Scene change data

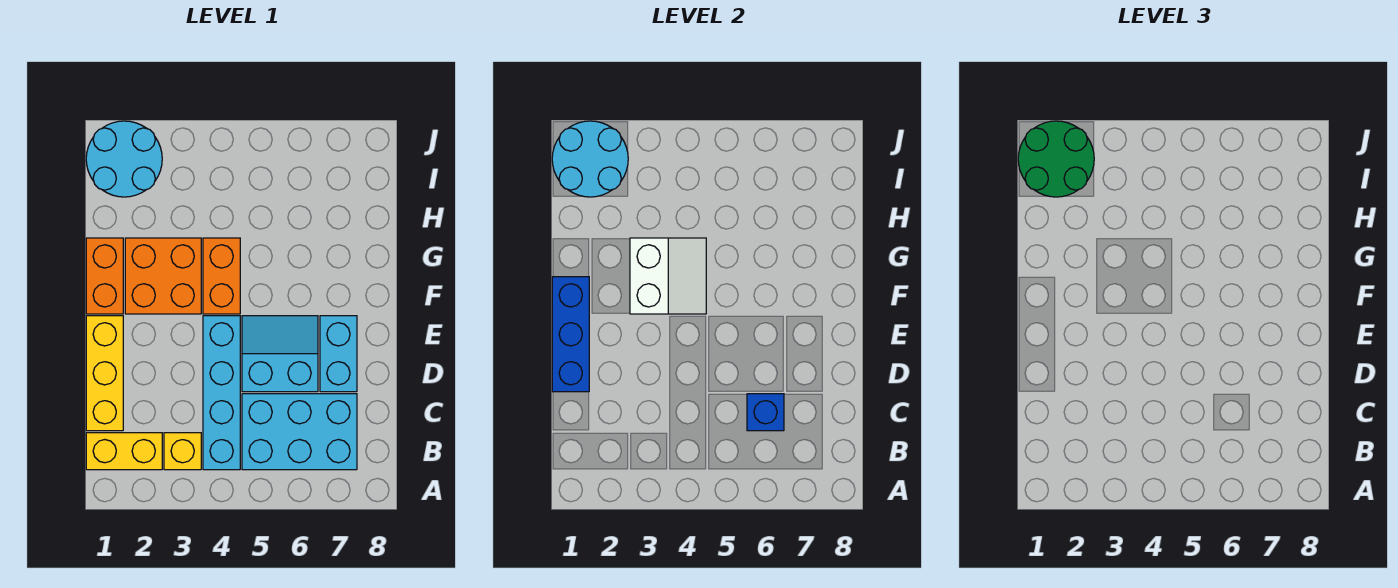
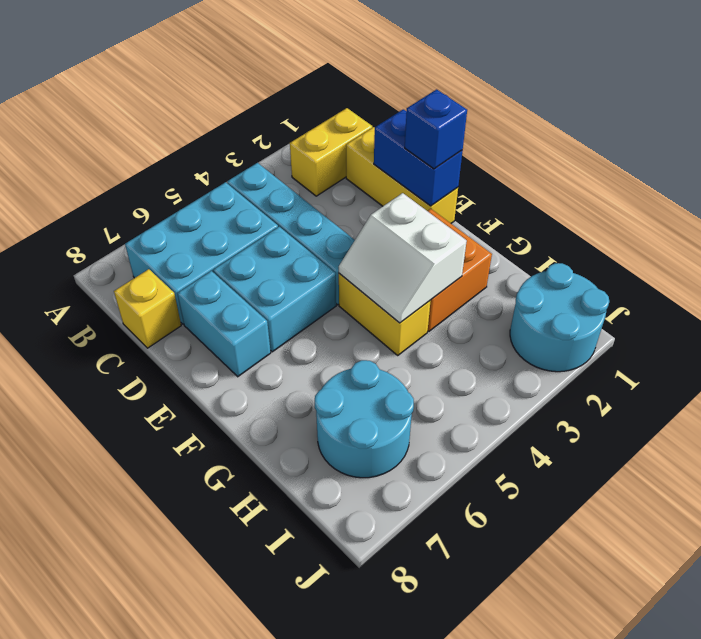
yellow brick B3 level 1 -> yellow brick C8 level 1
blue brick C6 level 2 -> blue brick E1 level 3
blue brick D1:F1 level 2 -> blue brick D1:E1 level 2
cyan slope D5:E6 level 1 top D -> cyan brick D5:E6 level 1
orange brick F1:G1 level 1 -> none
orange brick F4:G4 level 1 -> yellow brick F4:G4 level 1
cyan round brick I1:J2 level 2 -> cyan round brick H6:I7 level 1
green round brick I1:J2 level 3 -> none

## [Problem statement]
Copy every line above exactly; images stay out.

## [Exercise answer]
yellow brick B3 level 1 -> yellow brick C8 level 1
blue brick C6 level 2 -> blue brick E1 level 3
blue brick D1:F1 level 2 -> blue brick D1:E1 level 2
cyan slope D5:E6 level 1 top D -> cyan brick D5:E6 level 1
orange brick F1:G1 level 1 -> none
orange brick F4:G4 level 1 -> yellow brick F4:G4 level 1
cyan round brick I1:J2 level 2 -> cyan round brick H6:I7 level 1
green round brick I1:J2 level 3 -> none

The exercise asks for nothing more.